| What needs to be done |
Each line containing the word "cone" must be copied from the material below.
[[ Extracted data open ]]
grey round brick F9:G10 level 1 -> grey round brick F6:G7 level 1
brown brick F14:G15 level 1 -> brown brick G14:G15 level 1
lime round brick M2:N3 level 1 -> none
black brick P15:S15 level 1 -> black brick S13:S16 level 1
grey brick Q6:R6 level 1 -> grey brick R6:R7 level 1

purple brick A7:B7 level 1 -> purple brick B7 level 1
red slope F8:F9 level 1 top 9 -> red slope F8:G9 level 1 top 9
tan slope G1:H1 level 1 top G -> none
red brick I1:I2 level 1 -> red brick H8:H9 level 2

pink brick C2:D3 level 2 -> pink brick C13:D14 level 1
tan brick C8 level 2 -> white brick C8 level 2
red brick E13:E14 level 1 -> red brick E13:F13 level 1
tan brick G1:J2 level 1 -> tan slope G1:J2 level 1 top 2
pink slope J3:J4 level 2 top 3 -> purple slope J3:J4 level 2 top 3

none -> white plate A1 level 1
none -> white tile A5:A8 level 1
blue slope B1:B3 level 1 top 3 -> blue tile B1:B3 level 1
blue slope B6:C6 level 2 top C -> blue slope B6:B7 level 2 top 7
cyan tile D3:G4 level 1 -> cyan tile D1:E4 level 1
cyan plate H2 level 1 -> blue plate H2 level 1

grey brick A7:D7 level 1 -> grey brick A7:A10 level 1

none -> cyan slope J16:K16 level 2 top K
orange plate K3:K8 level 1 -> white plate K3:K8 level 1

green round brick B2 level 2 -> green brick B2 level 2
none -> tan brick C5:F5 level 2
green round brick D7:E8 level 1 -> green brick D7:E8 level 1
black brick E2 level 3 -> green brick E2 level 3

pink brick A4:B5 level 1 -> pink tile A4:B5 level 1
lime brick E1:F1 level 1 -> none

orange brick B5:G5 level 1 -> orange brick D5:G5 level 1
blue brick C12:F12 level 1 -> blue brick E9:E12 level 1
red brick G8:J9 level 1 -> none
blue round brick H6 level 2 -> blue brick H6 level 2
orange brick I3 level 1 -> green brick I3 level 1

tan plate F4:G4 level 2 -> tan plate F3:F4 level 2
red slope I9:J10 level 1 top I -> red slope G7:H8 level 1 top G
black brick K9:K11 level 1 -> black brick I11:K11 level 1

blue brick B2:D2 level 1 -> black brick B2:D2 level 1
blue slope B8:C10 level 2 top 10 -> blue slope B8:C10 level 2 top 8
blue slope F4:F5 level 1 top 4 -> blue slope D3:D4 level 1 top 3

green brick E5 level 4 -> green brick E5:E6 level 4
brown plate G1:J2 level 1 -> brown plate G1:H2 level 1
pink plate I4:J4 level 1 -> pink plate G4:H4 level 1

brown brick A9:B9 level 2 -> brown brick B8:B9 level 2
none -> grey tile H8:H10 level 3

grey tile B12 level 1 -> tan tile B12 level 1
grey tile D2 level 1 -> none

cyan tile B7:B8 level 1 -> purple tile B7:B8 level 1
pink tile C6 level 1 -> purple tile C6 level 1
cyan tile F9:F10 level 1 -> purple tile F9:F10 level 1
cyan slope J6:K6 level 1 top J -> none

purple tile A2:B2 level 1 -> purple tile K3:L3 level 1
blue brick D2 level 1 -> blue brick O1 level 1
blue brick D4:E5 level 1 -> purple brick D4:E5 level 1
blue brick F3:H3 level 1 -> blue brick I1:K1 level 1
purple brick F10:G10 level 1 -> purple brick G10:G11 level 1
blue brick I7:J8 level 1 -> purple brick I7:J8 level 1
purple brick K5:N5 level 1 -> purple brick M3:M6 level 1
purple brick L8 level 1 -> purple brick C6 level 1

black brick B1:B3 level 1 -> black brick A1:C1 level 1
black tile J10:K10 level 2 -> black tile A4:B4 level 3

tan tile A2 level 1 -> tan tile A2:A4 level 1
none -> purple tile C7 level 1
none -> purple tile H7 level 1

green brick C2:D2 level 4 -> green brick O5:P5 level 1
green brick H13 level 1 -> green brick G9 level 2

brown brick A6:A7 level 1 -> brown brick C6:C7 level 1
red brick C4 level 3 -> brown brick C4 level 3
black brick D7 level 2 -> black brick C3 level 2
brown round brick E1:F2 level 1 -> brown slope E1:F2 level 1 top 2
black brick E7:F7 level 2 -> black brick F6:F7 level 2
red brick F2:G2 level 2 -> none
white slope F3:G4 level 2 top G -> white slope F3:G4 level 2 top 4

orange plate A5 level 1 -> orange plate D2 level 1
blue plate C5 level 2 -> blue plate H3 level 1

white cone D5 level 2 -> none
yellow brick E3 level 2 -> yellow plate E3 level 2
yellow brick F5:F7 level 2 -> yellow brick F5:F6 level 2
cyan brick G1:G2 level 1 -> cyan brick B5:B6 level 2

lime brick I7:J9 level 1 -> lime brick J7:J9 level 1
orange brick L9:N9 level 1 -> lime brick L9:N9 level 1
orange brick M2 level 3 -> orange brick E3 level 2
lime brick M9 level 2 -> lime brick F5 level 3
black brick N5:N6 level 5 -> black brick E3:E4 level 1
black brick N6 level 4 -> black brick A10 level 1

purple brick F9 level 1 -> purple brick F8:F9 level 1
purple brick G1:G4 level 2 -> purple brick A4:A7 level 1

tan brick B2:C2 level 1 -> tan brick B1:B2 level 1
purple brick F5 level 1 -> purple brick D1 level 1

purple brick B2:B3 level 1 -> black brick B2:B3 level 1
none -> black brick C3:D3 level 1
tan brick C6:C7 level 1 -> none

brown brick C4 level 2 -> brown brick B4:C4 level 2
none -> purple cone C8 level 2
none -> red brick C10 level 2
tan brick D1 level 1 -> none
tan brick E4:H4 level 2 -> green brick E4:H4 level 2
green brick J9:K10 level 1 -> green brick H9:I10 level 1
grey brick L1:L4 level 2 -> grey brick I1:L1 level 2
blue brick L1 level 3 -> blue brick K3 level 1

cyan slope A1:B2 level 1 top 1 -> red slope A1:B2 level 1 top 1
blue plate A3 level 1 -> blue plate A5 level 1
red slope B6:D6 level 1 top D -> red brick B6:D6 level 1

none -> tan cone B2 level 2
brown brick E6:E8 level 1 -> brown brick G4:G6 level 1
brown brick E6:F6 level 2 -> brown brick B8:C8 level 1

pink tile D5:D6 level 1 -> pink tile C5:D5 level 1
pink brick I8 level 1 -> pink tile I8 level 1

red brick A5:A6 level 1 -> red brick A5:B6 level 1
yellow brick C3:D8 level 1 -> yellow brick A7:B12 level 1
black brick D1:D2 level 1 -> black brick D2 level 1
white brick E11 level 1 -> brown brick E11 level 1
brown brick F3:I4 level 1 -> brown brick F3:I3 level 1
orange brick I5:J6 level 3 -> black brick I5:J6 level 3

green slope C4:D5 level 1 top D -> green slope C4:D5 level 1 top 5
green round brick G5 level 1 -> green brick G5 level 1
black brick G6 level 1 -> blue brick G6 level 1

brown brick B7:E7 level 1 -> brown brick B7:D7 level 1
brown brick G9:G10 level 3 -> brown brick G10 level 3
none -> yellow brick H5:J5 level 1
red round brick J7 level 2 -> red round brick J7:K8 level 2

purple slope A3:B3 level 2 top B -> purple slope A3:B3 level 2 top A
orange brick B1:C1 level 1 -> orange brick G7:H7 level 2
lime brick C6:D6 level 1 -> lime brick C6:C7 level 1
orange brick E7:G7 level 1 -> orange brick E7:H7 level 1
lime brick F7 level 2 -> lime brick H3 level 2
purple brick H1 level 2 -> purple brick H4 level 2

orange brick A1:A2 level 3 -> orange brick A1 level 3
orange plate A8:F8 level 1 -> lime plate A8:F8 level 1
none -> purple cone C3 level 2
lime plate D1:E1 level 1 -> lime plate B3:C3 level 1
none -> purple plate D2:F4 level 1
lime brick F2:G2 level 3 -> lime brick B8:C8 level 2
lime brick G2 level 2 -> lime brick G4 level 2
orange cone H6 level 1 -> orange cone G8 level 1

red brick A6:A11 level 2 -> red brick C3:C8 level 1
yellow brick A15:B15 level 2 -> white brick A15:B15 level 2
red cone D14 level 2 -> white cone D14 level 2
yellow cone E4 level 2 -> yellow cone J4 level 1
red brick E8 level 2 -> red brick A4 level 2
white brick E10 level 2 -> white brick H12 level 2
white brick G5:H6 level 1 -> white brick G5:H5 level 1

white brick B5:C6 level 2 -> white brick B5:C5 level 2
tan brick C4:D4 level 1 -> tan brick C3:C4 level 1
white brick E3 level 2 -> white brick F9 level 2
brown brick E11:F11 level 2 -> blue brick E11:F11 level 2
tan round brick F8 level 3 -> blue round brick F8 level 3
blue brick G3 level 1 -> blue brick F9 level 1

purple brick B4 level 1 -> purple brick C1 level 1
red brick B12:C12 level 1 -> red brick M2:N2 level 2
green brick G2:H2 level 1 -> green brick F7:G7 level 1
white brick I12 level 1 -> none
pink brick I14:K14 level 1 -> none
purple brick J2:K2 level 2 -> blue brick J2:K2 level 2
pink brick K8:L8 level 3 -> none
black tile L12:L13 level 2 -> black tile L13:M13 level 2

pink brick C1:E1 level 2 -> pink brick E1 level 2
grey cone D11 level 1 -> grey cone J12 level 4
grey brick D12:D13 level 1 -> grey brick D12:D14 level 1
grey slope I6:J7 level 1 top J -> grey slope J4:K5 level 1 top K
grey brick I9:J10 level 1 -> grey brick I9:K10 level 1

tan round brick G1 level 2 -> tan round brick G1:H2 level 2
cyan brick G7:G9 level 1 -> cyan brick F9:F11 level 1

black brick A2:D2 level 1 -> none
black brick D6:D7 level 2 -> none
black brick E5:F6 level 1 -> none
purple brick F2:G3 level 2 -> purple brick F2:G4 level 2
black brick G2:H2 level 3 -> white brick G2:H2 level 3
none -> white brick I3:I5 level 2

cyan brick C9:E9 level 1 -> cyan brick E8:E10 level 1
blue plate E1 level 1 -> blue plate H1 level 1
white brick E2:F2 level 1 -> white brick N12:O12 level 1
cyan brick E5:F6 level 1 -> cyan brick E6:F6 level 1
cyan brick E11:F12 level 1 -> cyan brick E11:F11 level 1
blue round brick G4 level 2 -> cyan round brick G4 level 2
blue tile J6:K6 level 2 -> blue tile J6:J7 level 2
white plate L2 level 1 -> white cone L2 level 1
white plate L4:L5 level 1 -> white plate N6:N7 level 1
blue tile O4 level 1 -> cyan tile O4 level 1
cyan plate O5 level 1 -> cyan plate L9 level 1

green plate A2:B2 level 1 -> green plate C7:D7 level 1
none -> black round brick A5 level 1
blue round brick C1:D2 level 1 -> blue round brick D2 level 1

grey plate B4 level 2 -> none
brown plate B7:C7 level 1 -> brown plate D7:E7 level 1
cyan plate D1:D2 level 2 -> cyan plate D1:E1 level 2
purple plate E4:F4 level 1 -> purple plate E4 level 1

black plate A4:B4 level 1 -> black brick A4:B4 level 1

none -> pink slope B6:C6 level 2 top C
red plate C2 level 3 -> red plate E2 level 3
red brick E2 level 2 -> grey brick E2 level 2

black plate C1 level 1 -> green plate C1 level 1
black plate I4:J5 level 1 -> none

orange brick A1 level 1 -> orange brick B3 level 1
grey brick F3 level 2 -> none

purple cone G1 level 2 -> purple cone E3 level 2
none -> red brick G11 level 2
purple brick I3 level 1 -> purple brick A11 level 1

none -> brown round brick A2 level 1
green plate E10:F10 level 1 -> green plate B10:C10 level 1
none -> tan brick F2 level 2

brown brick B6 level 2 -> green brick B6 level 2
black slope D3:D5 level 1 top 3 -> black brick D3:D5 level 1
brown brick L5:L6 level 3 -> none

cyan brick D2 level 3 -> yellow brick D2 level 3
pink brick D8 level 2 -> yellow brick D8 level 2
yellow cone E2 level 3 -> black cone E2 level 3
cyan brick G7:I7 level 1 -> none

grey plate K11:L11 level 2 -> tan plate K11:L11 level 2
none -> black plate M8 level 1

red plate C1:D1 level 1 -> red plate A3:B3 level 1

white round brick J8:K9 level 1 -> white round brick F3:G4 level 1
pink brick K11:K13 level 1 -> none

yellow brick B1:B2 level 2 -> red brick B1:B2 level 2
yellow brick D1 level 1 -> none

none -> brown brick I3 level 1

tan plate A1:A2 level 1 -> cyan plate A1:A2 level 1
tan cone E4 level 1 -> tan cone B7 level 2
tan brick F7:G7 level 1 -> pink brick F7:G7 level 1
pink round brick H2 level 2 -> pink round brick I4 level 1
[[ Extracted data closed ]]
| Answer area |
white cone D5 level 2 -> none
none -> purple cone C8 level 2
none -> tan cone B2 level 2
none -> purple cone C3 level 2
orange cone H6 level 1 -> orange cone G8 level 1
red cone D14 level 2 -> white cone D14 level 2
yellow cone E4 level 2 -> yellow cone J4 level 1
grey cone D11 level 1 -> grey cone J12 level 4
white plate L2 level 1 -> white cone L2 level 1
purple cone G1 level 2 -> purple cone E3 level 2
yellow cone E2 level 3 -> black cone E2 level 3
tan cone E4 level 1 -> tan cone B7 level 2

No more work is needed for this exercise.